■ **WHAT IS BEING ASKED**: Make an exact copy of all the records.

** START **

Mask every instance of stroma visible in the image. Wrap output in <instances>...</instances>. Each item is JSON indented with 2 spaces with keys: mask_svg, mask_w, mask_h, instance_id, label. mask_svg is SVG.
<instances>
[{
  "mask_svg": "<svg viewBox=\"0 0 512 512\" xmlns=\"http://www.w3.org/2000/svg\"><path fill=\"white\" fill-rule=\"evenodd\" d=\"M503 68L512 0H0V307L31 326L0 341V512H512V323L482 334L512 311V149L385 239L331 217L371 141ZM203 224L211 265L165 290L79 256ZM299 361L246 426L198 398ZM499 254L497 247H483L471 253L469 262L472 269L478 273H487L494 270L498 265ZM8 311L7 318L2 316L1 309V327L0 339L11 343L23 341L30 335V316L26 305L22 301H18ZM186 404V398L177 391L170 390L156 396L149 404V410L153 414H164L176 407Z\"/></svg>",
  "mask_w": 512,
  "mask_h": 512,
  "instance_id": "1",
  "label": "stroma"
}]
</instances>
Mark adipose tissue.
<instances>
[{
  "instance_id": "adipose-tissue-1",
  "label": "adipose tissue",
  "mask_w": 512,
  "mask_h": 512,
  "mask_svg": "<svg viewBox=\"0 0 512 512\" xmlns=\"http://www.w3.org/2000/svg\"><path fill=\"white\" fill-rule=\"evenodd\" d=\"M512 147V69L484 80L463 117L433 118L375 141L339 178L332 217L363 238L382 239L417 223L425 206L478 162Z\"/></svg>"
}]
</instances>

** END **

■ **SOLUTION TO THE PROBLEM**:
Mask every instance of stroma visible in the image. Wrap output in <instances>...</instances>. Each item is JSON indented with 2 spaces with keys: mask_svg, mask_w, mask_h, instance_id, label. mask_svg is SVG.
<instances>
[{
  "mask_svg": "<svg viewBox=\"0 0 512 512\" xmlns=\"http://www.w3.org/2000/svg\"><path fill=\"white\" fill-rule=\"evenodd\" d=\"M503 68L512 0H0V307L31 326L0 341V512H512V323L482 334L512 311V149L385 239L331 217L371 141ZM203 224L211 265L165 290L79 256ZM299 361L246 426L198 398ZM499 254L497 247H483L471 253L469 262L472 269L478 273H487L494 270L498 265ZM8 311L7 318L2 316L1 309V327L0 339L11 343L23 341L30 335V316L26 305L22 301H18ZM186 404V398L177 391L170 390L156 396L149 404V410L153 414H164L176 407Z\"/></svg>",
  "mask_w": 512,
  "mask_h": 512,
  "instance_id": "1",
  "label": "stroma"
}]
</instances>
Mark adipose tissue.
<instances>
[{
  "instance_id": "adipose-tissue-1",
  "label": "adipose tissue",
  "mask_w": 512,
  "mask_h": 512,
  "mask_svg": "<svg viewBox=\"0 0 512 512\" xmlns=\"http://www.w3.org/2000/svg\"><path fill=\"white\" fill-rule=\"evenodd\" d=\"M512 147V69L484 80L463 117L433 118L375 141L339 178L332 217L363 238L382 239L417 223L425 206L478 162Z\"/></svg>"
}]
</instances>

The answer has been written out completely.